→ **WORK TASK**
Below are the entries. Transcribe exactly the lines from the one with "U204: MX1508 -> L9110S" through the one with "C107: 330uF (plus", ends included, and leave out all others.

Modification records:
[Start of section]

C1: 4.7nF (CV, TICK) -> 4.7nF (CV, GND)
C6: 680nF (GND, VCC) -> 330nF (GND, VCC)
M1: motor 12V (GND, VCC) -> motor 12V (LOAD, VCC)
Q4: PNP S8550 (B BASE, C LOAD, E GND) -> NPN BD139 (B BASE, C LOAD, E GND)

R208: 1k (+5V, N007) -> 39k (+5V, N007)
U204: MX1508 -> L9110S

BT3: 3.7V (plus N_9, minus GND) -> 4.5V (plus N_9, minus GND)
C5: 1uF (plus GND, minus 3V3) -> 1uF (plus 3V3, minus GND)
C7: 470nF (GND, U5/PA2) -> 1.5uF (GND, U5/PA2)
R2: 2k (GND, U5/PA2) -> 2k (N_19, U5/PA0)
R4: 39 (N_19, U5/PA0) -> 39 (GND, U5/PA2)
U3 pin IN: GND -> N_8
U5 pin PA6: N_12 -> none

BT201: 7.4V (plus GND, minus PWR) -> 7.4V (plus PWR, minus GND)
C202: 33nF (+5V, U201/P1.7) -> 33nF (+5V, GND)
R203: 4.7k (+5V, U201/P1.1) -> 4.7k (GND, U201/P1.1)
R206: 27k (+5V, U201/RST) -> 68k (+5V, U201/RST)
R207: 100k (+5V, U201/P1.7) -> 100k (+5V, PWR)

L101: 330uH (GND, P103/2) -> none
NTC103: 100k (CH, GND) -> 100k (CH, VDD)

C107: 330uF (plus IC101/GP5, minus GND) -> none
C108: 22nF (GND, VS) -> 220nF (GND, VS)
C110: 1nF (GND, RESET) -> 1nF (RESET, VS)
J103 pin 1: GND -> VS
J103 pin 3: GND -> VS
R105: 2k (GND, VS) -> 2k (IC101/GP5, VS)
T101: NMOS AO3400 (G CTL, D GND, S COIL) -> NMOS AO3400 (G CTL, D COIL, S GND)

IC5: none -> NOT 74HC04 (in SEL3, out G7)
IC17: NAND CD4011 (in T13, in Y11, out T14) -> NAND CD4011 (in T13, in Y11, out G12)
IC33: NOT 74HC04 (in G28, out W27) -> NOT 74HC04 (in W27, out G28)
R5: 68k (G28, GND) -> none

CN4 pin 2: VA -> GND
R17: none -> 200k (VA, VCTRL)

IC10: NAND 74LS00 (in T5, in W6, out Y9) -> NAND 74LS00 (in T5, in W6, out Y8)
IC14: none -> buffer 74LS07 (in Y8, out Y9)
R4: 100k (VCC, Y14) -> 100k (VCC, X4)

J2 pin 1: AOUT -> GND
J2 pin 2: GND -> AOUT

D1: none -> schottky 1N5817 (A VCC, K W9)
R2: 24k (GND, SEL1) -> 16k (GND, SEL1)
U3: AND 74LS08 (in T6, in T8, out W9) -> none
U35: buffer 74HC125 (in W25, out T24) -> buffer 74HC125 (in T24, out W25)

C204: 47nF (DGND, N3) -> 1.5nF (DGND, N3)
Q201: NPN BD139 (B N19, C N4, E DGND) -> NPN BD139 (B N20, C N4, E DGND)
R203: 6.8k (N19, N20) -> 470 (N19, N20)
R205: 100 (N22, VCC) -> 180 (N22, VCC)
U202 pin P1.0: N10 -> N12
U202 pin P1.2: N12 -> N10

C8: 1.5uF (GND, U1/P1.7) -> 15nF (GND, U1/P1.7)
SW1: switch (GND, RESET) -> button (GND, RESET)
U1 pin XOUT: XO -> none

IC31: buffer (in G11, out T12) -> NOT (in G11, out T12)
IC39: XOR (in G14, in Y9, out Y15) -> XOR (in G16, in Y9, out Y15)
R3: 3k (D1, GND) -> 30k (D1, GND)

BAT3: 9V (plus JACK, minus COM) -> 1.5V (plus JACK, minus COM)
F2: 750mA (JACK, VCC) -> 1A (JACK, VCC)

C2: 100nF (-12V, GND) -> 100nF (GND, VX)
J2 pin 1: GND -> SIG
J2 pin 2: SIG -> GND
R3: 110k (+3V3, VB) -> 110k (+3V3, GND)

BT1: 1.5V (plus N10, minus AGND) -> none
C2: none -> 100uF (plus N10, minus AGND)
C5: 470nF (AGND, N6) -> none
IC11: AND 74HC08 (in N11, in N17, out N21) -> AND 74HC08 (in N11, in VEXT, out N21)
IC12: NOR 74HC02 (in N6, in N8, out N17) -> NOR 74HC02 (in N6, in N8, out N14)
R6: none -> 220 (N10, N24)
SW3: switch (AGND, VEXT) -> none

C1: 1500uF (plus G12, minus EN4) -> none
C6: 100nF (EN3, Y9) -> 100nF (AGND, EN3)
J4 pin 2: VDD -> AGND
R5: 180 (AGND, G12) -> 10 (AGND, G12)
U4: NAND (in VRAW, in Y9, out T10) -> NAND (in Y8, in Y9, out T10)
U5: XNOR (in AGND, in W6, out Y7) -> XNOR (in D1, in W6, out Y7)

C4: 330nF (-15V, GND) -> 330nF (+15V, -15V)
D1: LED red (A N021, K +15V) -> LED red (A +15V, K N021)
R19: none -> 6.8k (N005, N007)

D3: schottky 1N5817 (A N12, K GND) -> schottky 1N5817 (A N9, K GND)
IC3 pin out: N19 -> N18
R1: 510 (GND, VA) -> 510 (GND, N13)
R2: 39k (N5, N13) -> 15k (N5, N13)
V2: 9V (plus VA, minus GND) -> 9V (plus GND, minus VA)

[End of section]

→ **ANSWER**
U204: MX1508 -> L9110S

BT3: 3.7V (plus N_9, minus GND) -> 4.5V (plus N_9, minus GND)
C5: 1uF (plus GND, minus 3V3) -> 1uF (plus 3V3, minus GND)
C7: 470nF (GND, U5/PA2) -> 1.5uF (GND, U5/PA2)
R2: 2k (GND, U5/PA2) -> 2k (N_19, U5/PA0)
R4: 39 (N_19, U5/PA0) -> 39 (GND, U5/PA2)
U3 pin IN: GND -> N_8
U5 pin PA6: N_12 -> none

BT201: 7.4V (plus GND, minus PWR) -> 7.4V (plus PWR, minus GND)
C202: 33nF (+5V, U201/P1.7) -> 33nF (+5V, GND)
R203: 4.7k (+5V, U201/P1.1) -> 4.7k (GND, U201/P1.1)
R206: 27k (+5V, U201/RST) -> 68k (+5V, U201/RST)
R207: 100k (+5V, U201/P1.7) -> 100k (+5V, PWR)

L101: 330uH (GND, P103/2) -> none
NTC103: 100k (CH, GND) -> 100k (CH, VDD)

C107: 330uF (plus IC101/GP5, minus GND) -> none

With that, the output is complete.